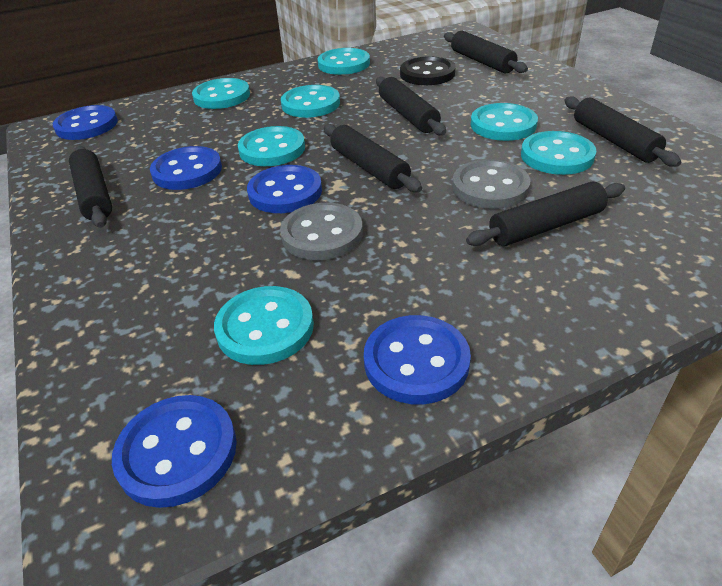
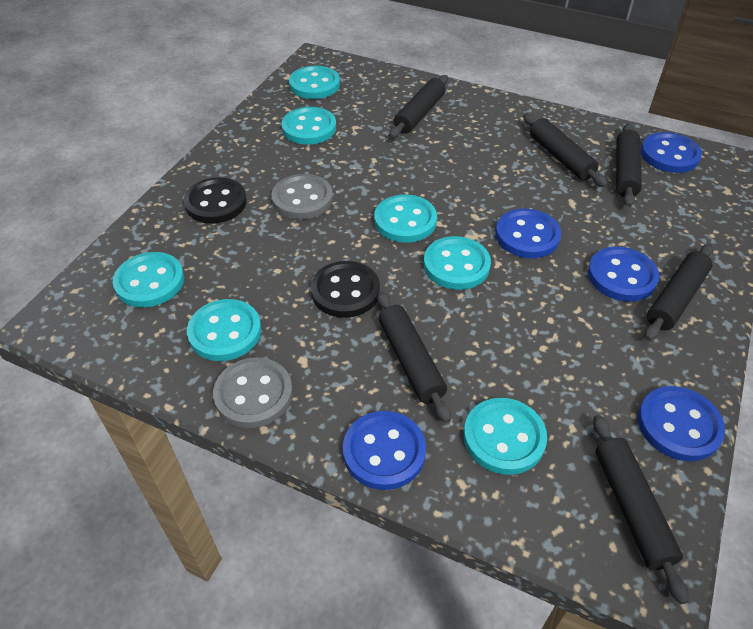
black button: 1 -> 2

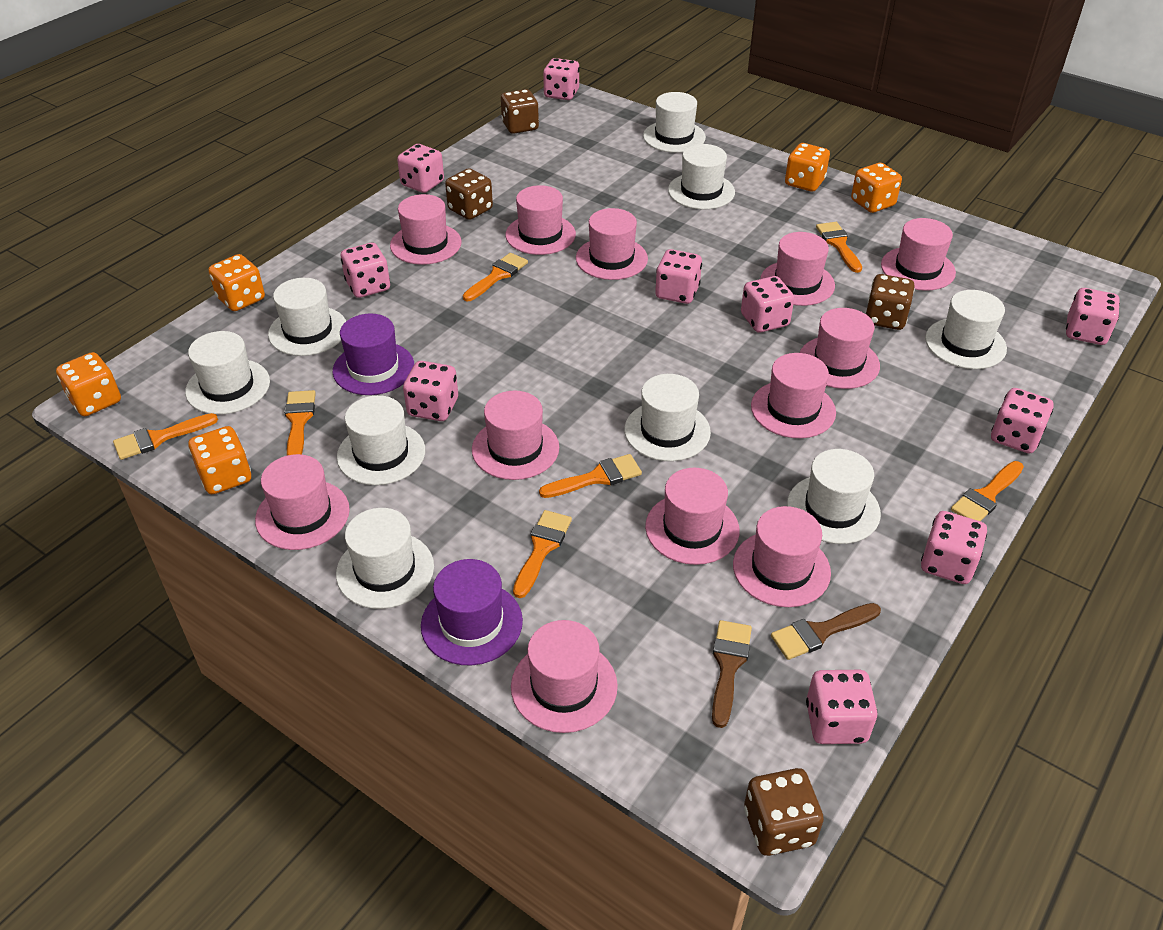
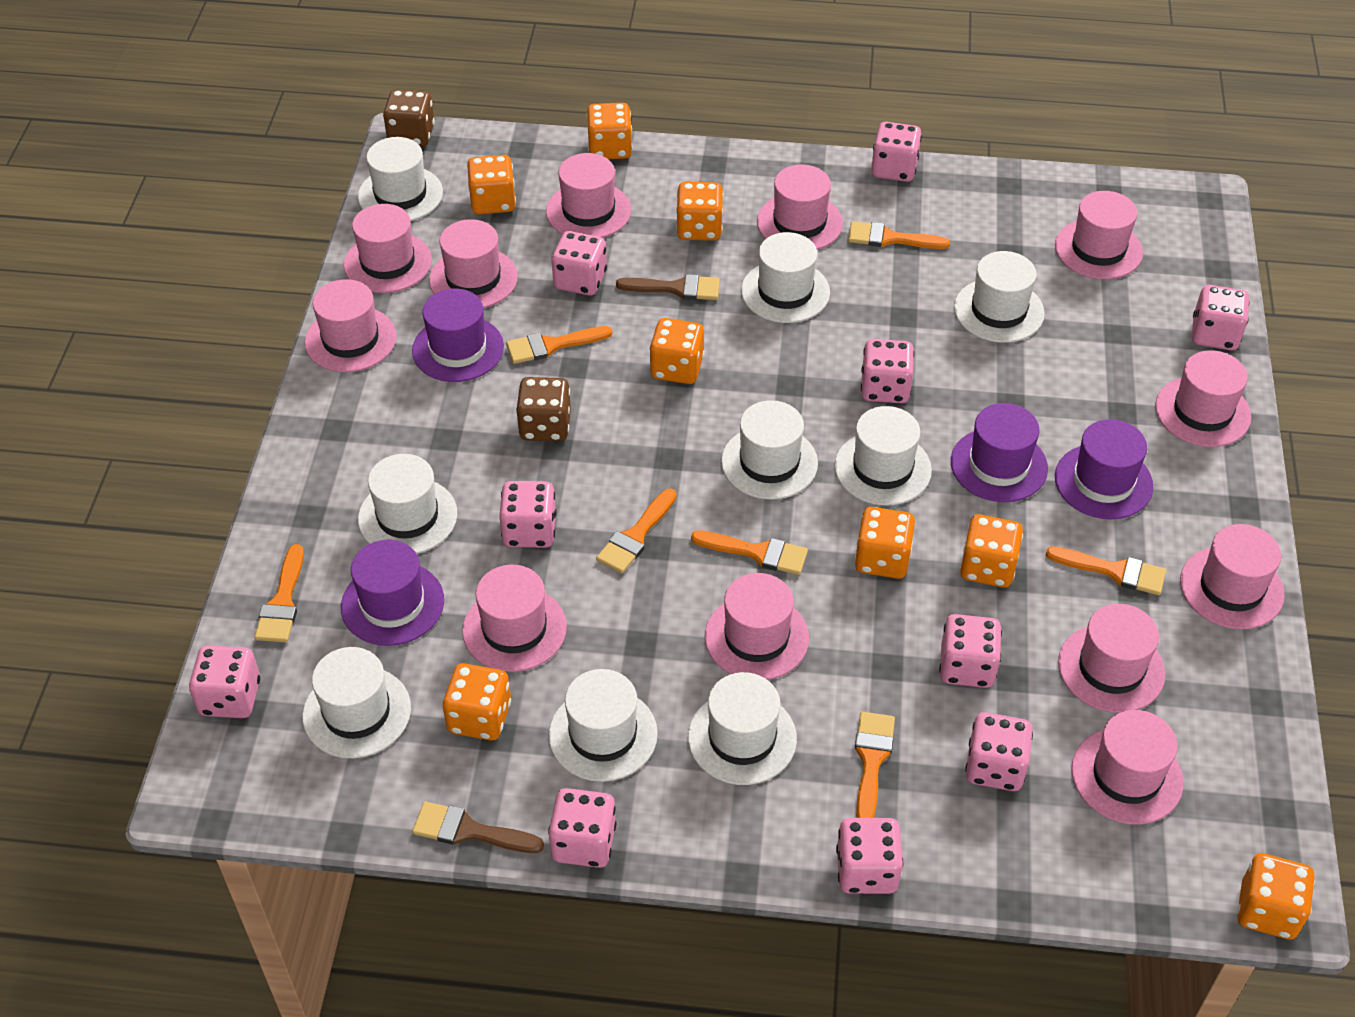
brown dice: 4 -> 2
orange dice: 5 -> 8
purple hat: 2 -> 4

-*-

**Task to complete**.
Could you print the data exactly as it appears and keep the pictures out?

**Solution to the exercise**.
black button: 1 -> 2

brown dice: 4 -> 2
orange dice: 5 -> 8
purple hat: 2 -> 4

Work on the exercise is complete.